> **What needs to be done**
Exactly the lines from the start of the data through the line containing "(257, 241) = (398, 138): blue" should be output, with both ends kept and nothing added.
(Beginning of Raw data)
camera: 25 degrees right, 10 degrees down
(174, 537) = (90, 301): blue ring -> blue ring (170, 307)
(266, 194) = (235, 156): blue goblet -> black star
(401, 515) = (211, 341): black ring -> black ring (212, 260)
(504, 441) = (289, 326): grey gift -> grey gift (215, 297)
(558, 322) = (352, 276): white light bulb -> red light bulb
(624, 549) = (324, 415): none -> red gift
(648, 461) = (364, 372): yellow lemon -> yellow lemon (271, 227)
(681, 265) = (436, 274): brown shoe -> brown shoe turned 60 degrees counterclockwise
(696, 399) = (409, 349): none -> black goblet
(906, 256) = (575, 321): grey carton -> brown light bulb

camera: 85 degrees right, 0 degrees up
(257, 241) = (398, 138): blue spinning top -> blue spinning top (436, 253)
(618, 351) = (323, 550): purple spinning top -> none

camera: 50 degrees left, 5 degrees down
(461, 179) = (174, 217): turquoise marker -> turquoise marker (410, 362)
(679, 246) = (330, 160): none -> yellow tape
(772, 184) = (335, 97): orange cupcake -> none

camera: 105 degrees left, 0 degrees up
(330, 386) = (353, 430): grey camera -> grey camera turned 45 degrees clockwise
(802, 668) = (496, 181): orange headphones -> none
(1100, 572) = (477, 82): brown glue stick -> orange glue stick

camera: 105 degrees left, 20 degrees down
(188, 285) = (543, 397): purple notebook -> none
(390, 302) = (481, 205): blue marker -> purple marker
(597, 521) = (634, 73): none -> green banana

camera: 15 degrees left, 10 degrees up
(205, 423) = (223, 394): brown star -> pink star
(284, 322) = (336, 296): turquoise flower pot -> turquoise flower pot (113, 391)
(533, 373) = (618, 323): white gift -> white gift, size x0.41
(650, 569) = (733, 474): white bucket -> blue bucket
(End of Raw data)
> **Task output**
camera: 25 degrees right, 10 degrees down
(174, 537) = (90, 301): blue ring -> blue ring (170, 307)
(266, 194) = (235, 156): blue goblet -> black star
(401, 515) = (211, 341): black ring -> black ring (212, 260)
(504, 441) = (289, 326): grey gift -> grey gift (215, 297)
(558, 322) = (352, 276): white light bulb -> red light bulb
(624, 549) = (324, 415): none -> red gift
(648, 461) = (364, 372): yellow lemon -> yellow lemon (271, 227)
(681, 265) = (436, 274): brown shoe -> brown shoe turned 60 degrees counterclockwise
(696, 399) = (409, 349): none -> black goblet
(906, 256) = (575, 321): grey carton -> brown light bulb

camera: 85 degrees right, 0 degrees up
(257, 241) = (398, 138): blue spinning top -> blue spinning top (436, 253)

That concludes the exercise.